## Your task
Set down, exactly and only, everything from the line containing "none -> blue slope A11:A12 level 1 top 12" down to the line containing "none -> black brick H6 level 1" in the data below; the pictures are not part of the copy.

::::

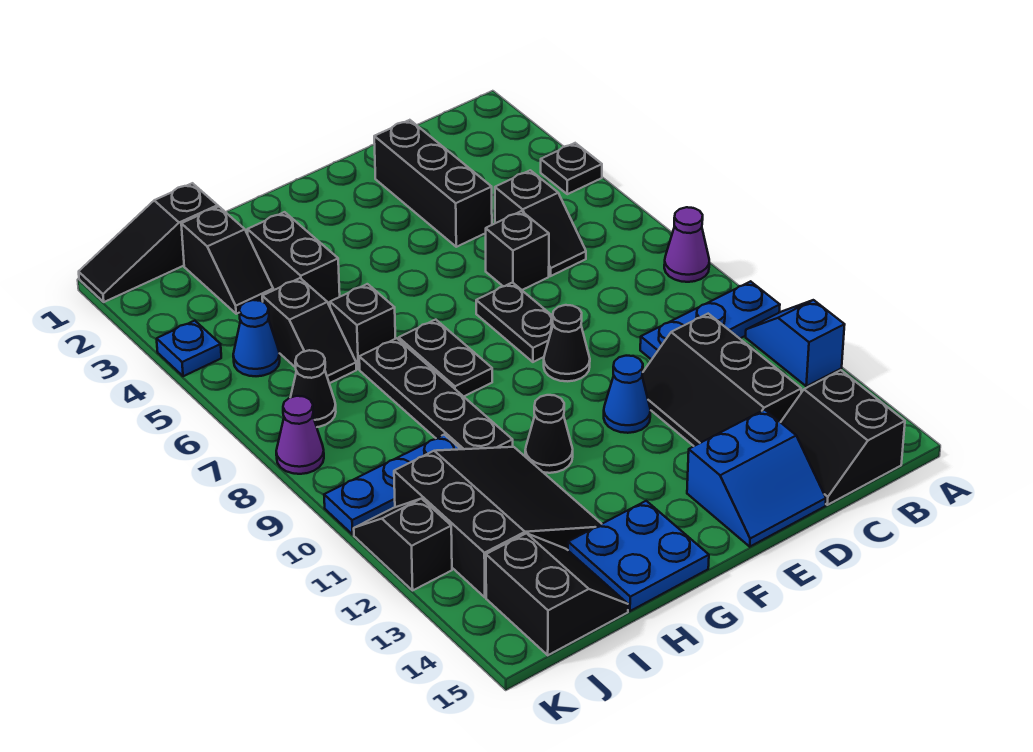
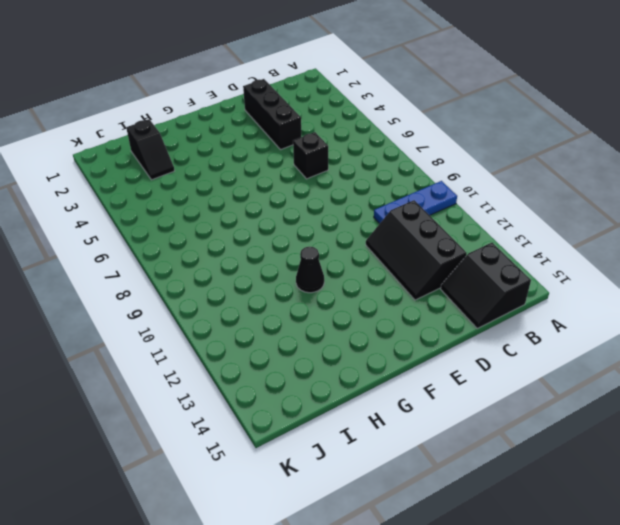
none -> black plate A4 level 1
none -> purple cone A8 level 1
none -> blue slope A11:A12 level 1 top 12
none -> black slope C5:C6 level 1 top 5

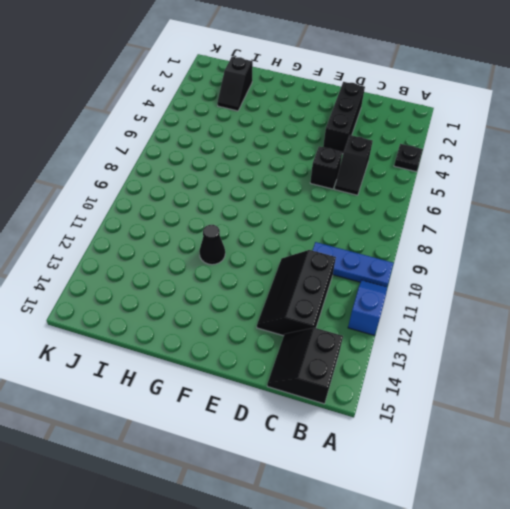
none -> purple cone A8 level 1
none -> blue slope D14:E15 level 1 top 14
none -> black plate E7:E8 level 1
none -> black cone E9 level 1

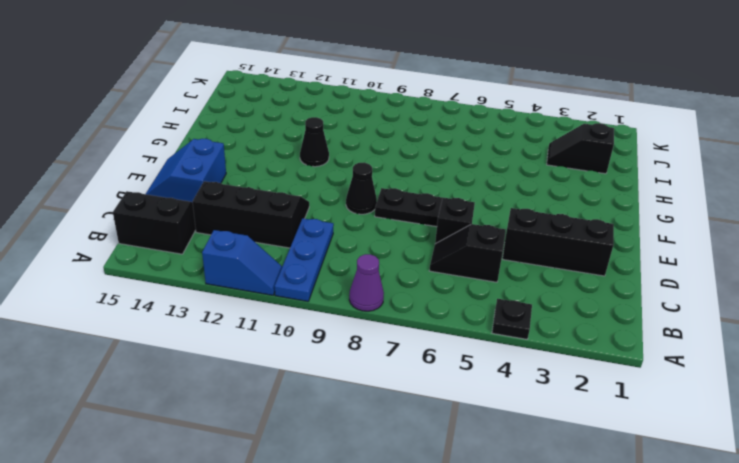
none -> blue cone E11 level 1
none -> black plate G7:G8 level 1
none -> blue plate G14:H15 level 1
none -> black brick H3:H4 level 1

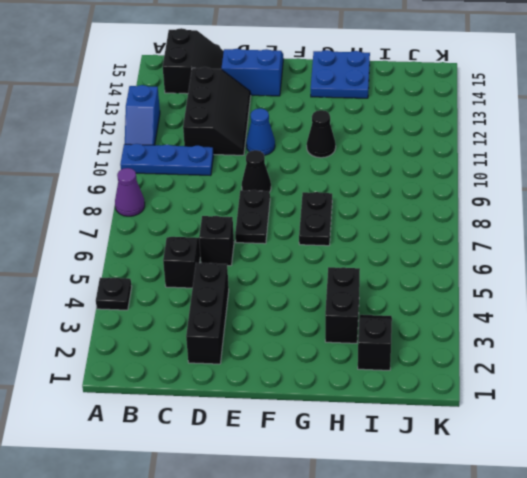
none -> black brick H6 level 1
none -> black plate H7:H10 level 1
none -> black slope H11:J13 level 1 top J
none -> black slope I1:K1 level 1 top I

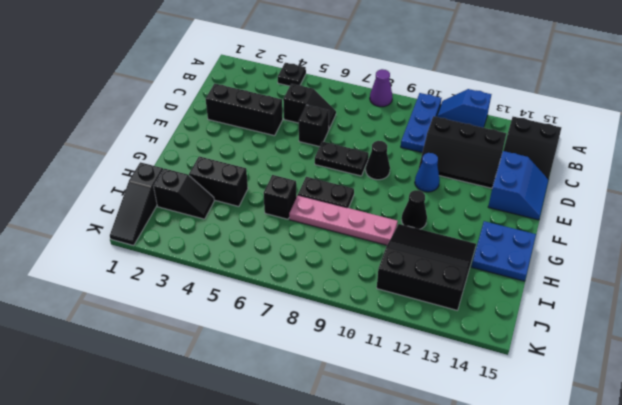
pink plate H7:H10 level 1 -> black plate H7:H10 level 1
none -> black slope I5:I6 level 1 top 5
none -> blue plate I10:K10 level 1
none -> black slope I14:J15 level 1 top J
none -> blue cone J5 level 1

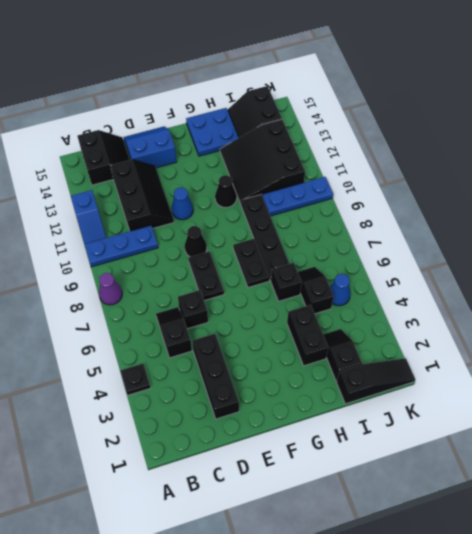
none -> black cone J7 level 1
none -> blue plate K4 level 1
none -> purple cone K8 level 1
none -> black slope K11:K12 level 1 top 12

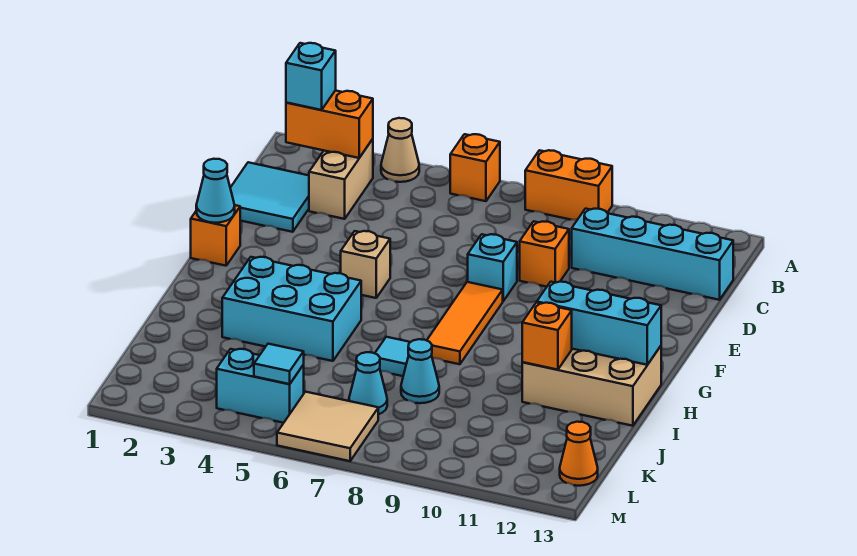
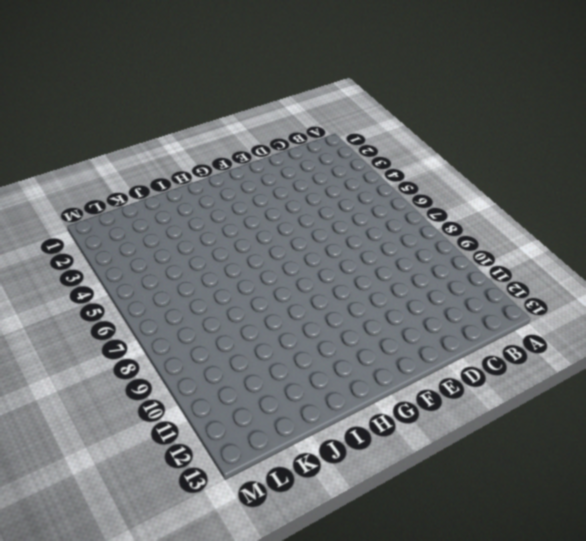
none -> tan cone A4 level 1
none -> orange brick A6 level 1
none -> orange brick A8:A9 level 1

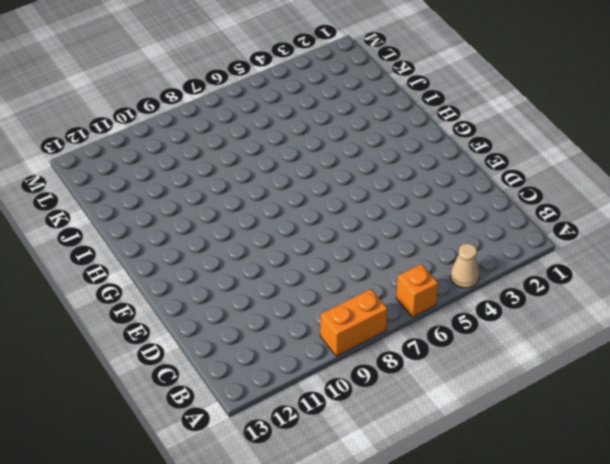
none -> tan brick B3:C3 level 1
none -> cyan tile C1:D2 level 1
none -> cyan brick C10:C13 level 1

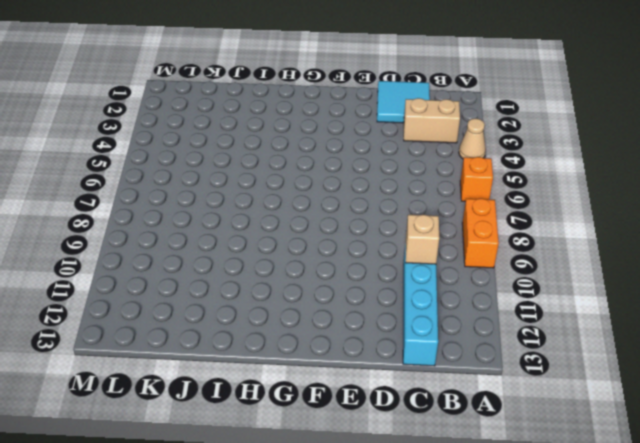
tan brick C10 level 2 -> tan brick F5 level 1
none -> orange brick D9 level 1
none -> cyan brick E8 level 1
none -> orange brick F1 level 1

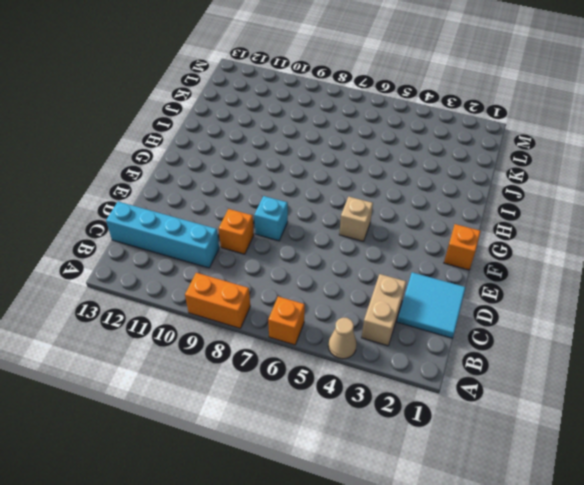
none -> orange tile F8:H8 level 1
none -> cyan brick H3:I5 level 1
none -> tan brick H11:I13 level 1

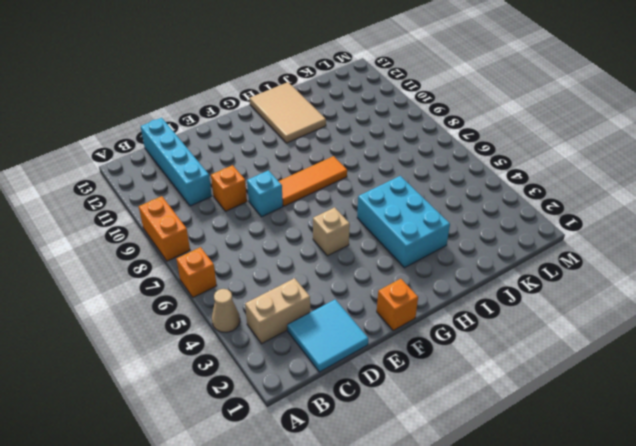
tan tile H11:I13 level 1 -> tan brick H11:I13 level 1
none -> cyan tile I7 level 1
none -> cyan cone J8 level 1
none -> cyan cone K7 level 1

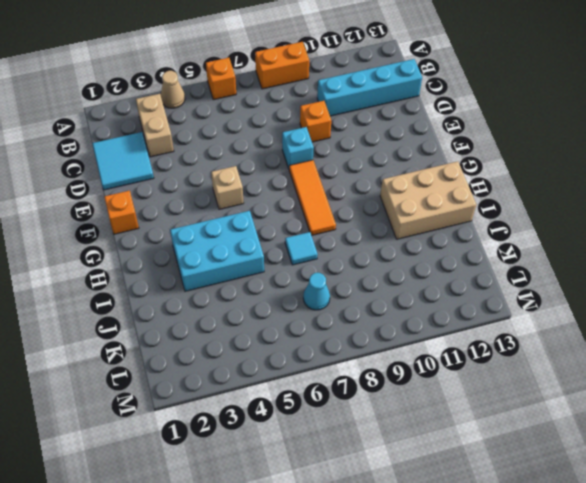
none -> cyan cone J8 level 1
none -> cyan brick L4:L5 level 1
none -> tan tile L6:M7 level 1

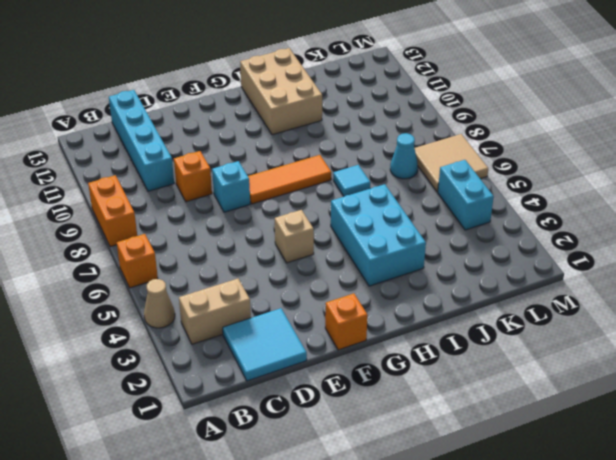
none -> cyan cone J8 level 1
none -> orange cone L13 level 1
none -> orange brick B2:B3 level 2

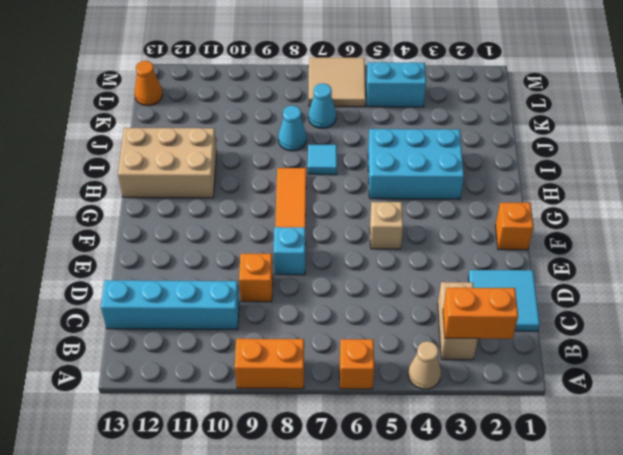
none -> cyan cone F1 level 2
none -> cyan brick H11:H13 level 2
none -> orange brick I11 level 2

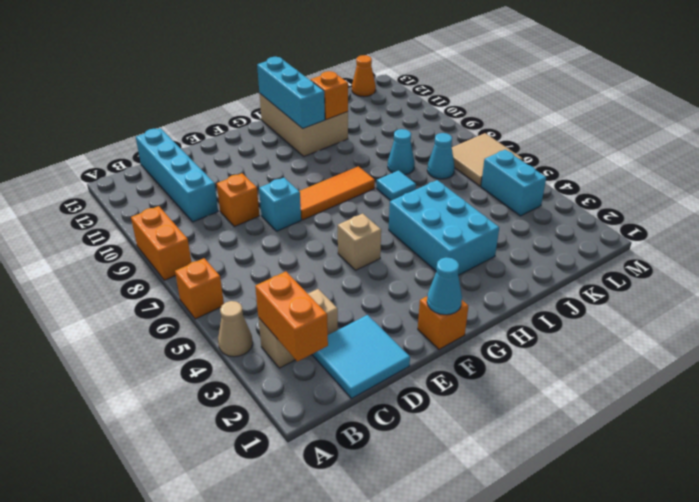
none -> cyan tile L5 level 2
none -> cyan brick B2 level 3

::::

## Answer to the problem
none -> blue slope A11:A12 level 1 top 12
none -> black slope C5:C6 level 1 top 5

none -> purple cone A8 level 1
none -> blue slope D14:E15 level 1 top 14
none -> black plate E7:E8 level 1
none -> black cone E9 level 1

none -> blue cone E11 level 1
none -> black plate G7:G8 level 1
none -> blue plate G14:H15 level 1
none -> black brick H3:H4 level 1

none -> black brick H6 level 1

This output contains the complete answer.